Task inputs
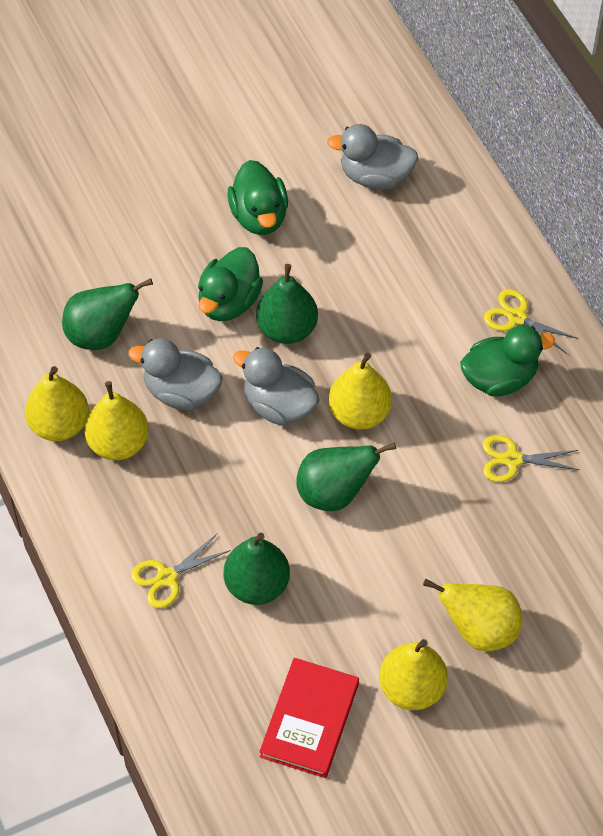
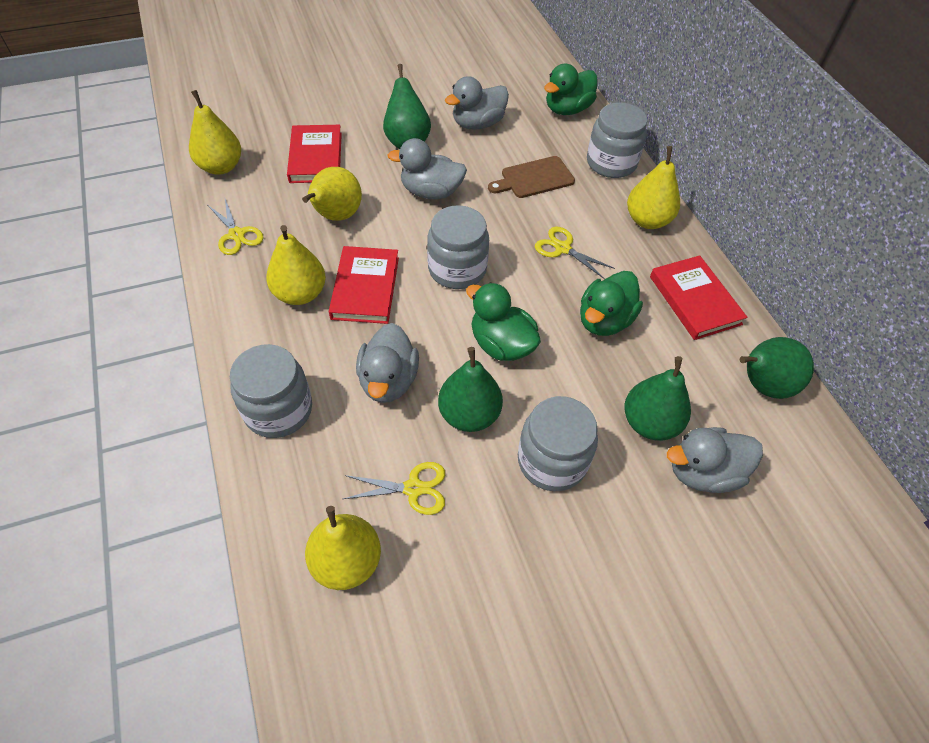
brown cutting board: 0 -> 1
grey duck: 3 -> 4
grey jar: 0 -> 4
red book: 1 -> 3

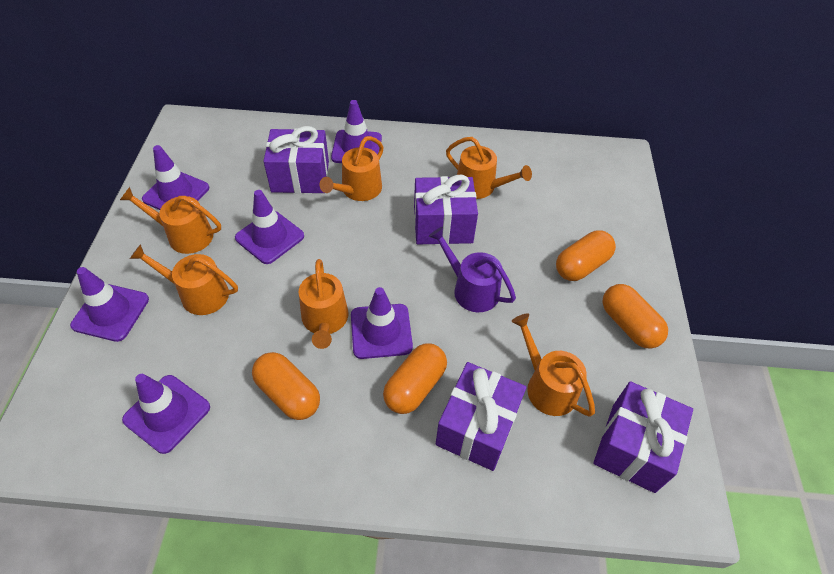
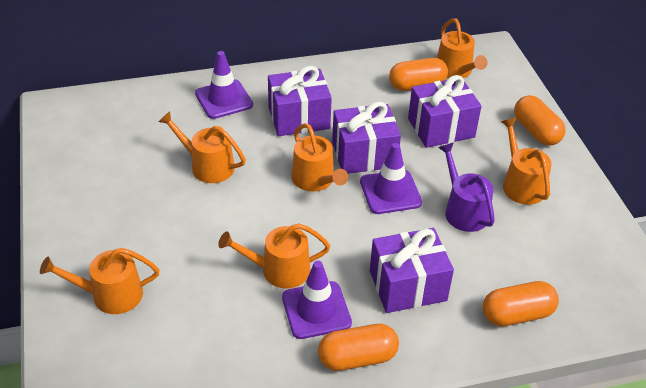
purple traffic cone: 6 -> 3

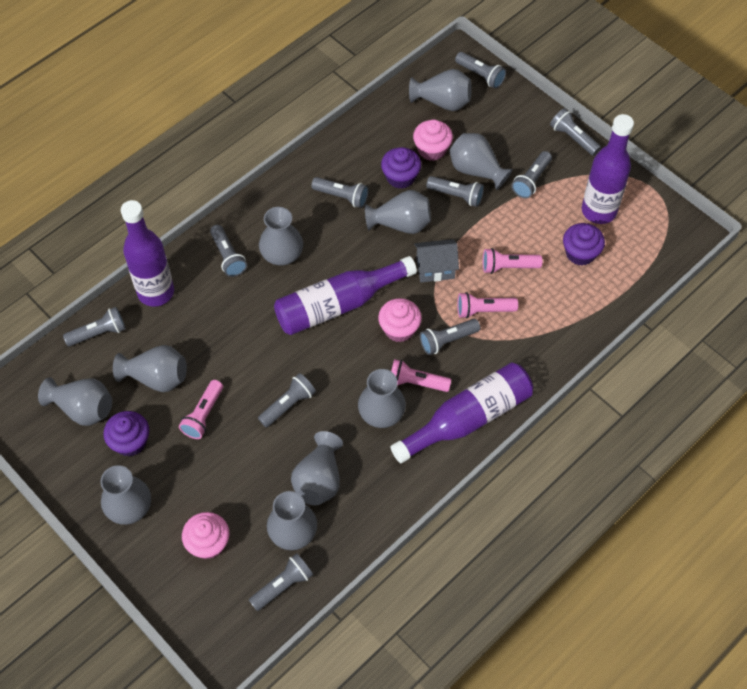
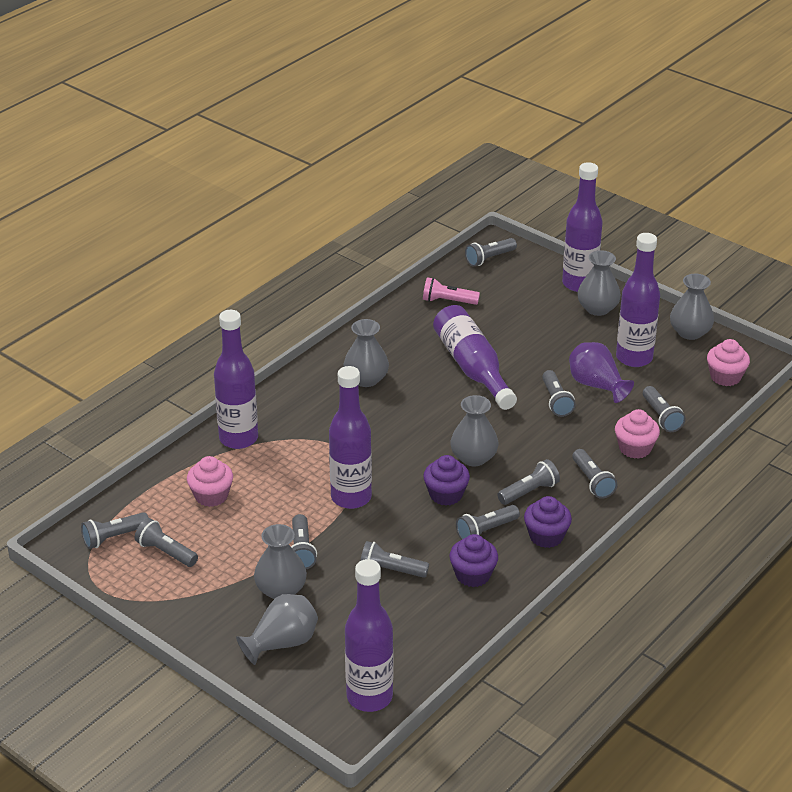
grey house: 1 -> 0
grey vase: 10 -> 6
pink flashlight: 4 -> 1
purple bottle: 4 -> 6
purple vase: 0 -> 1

==

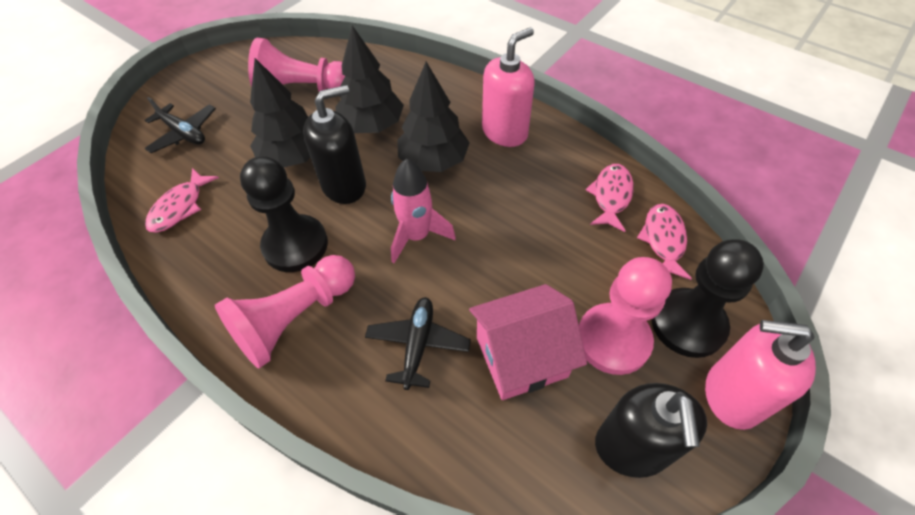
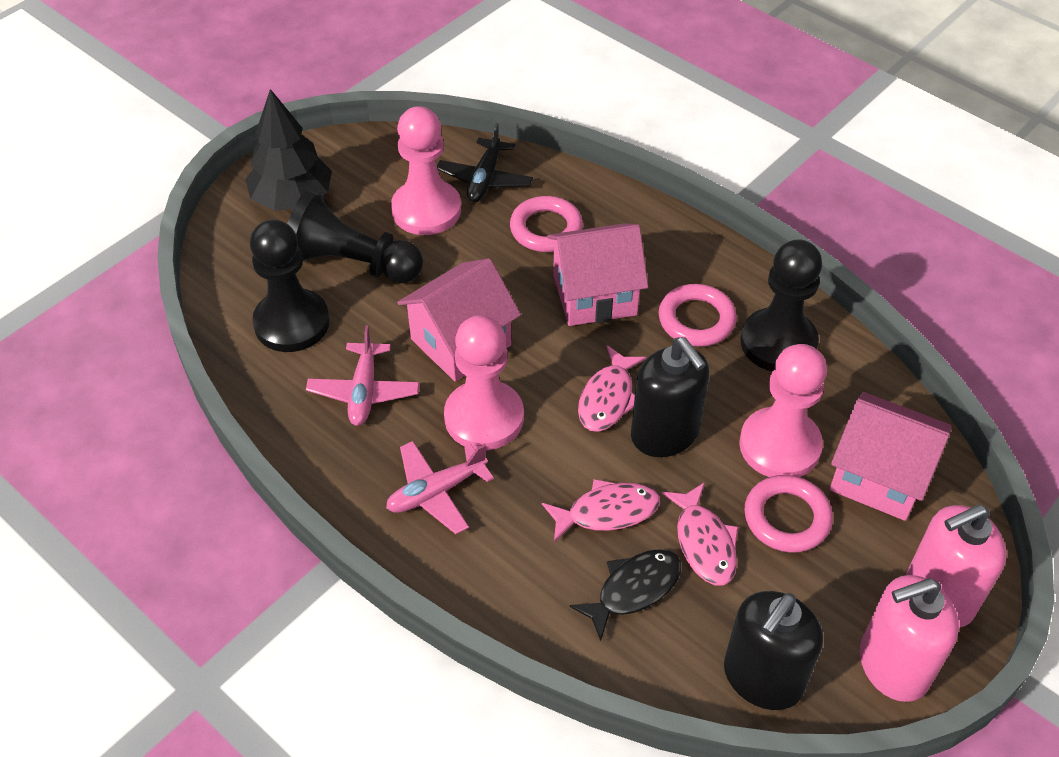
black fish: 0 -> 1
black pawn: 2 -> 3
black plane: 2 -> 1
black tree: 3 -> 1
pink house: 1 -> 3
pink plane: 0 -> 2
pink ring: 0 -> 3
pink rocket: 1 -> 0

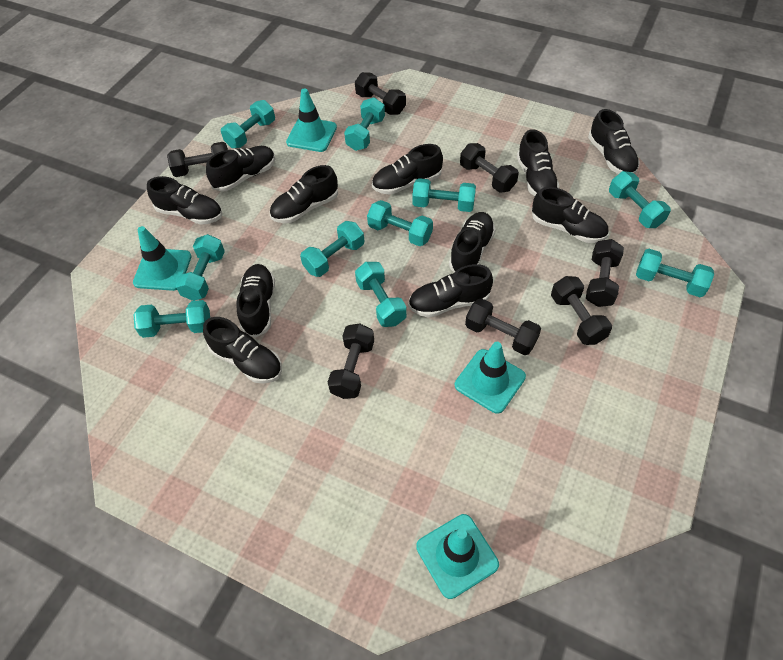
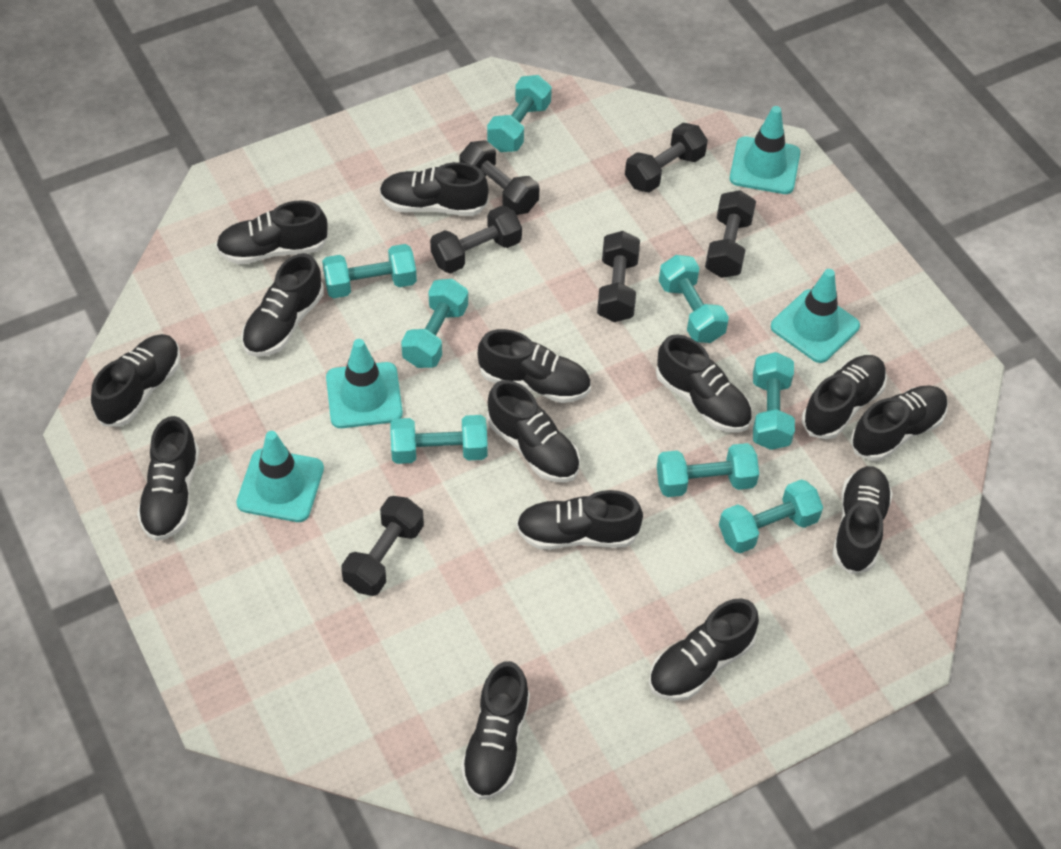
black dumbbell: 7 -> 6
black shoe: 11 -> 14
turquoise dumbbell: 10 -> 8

Your instructions
The response must repeat exactly the lines above from the one with "brown cutting board: 0 -> 1" through the one with "purple vase: 0 -> 1", including both, and must contain no pictures and no other text.

Your response
brown cutting board: 0 -> 1
grey duck: 3 -> 4
grey jar: 0 -> 4
red book: 1 -> 3

purple traffic cone: 6 -> 3

grey house: 1 -> 0
grey vase: 10 -> 6
pink flashlight: 4 -> 1
purple bottle: 4 -> 6
purple vase: 0 -> 1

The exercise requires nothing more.